*** DATA TO PROCESS Section Begins ***
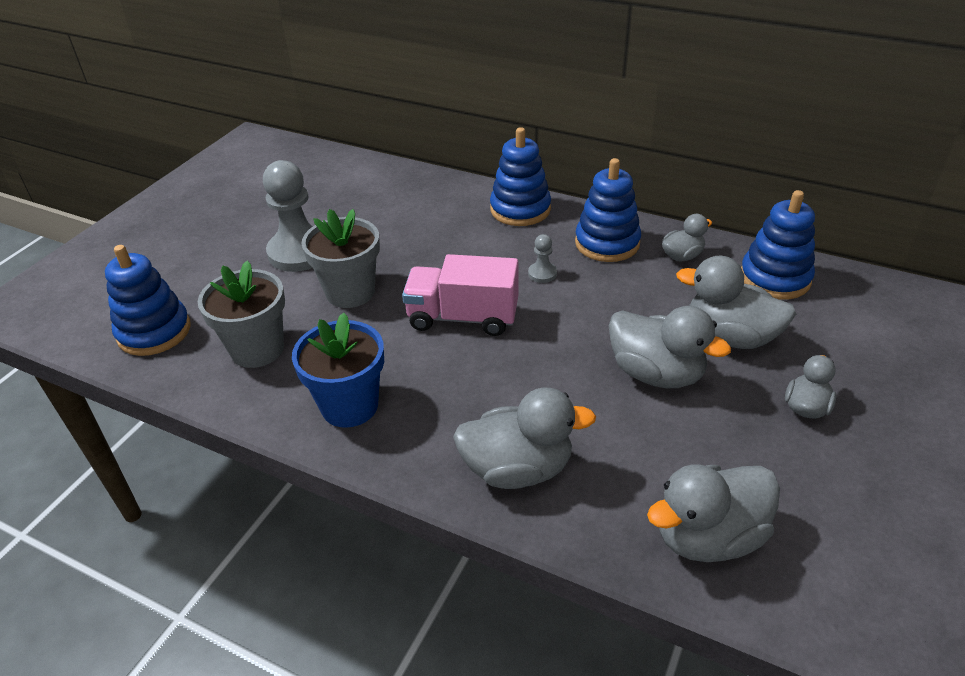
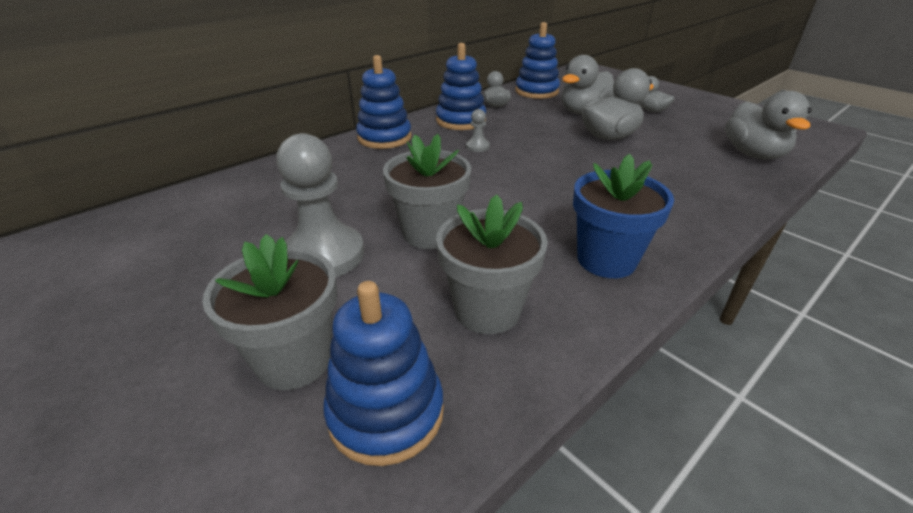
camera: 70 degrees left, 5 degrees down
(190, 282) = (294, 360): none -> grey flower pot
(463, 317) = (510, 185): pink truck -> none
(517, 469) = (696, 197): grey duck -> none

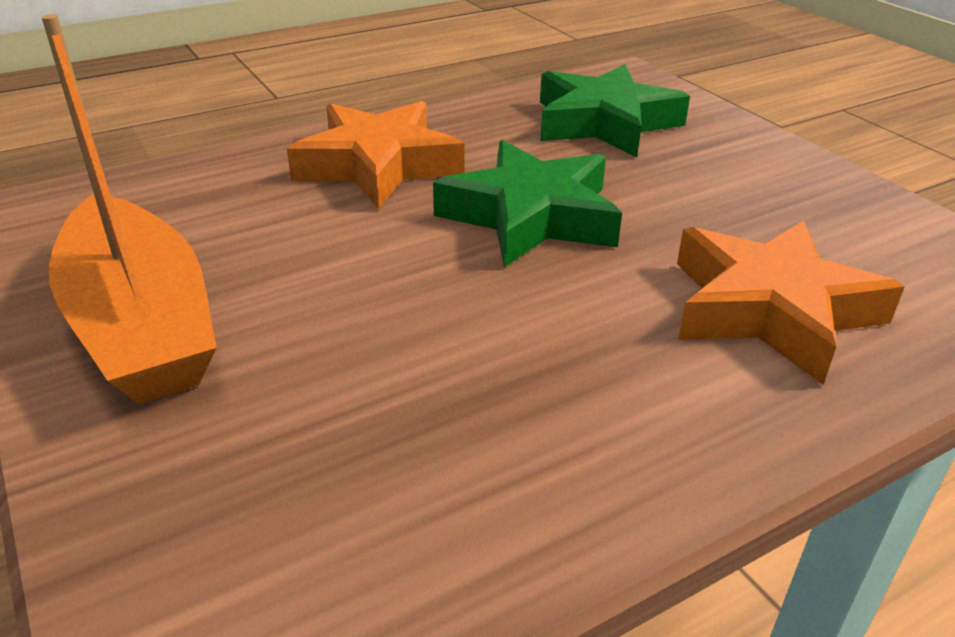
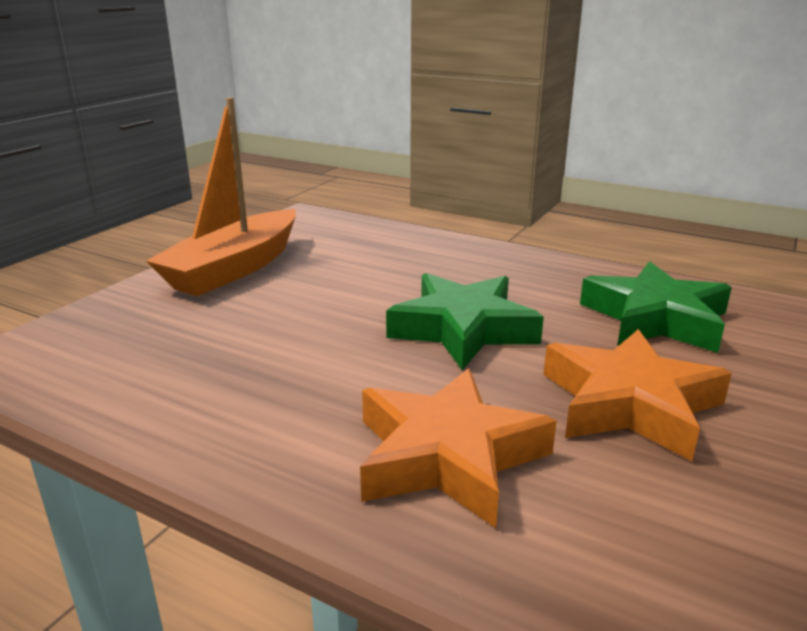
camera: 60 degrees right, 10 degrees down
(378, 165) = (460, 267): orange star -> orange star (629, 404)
*** DATA TO PROCESS Section Ends ***
**TASK BRIEF**
Transcribe all of the data above verbatim but omit every picture.

**WORKED SOLUTION**
camera: 70 degrees left, 5 degrees down
(190, 282) = (294, 360): none -> grey flower pot
(463, 317) = (510, 185): pink truck -> none
(517, 469) = (696, 197): grey duck -> none

camera: 60 degrees right, 10 degrees down
(378, 165) = (460, 267): orange star -> orange star (629, 404)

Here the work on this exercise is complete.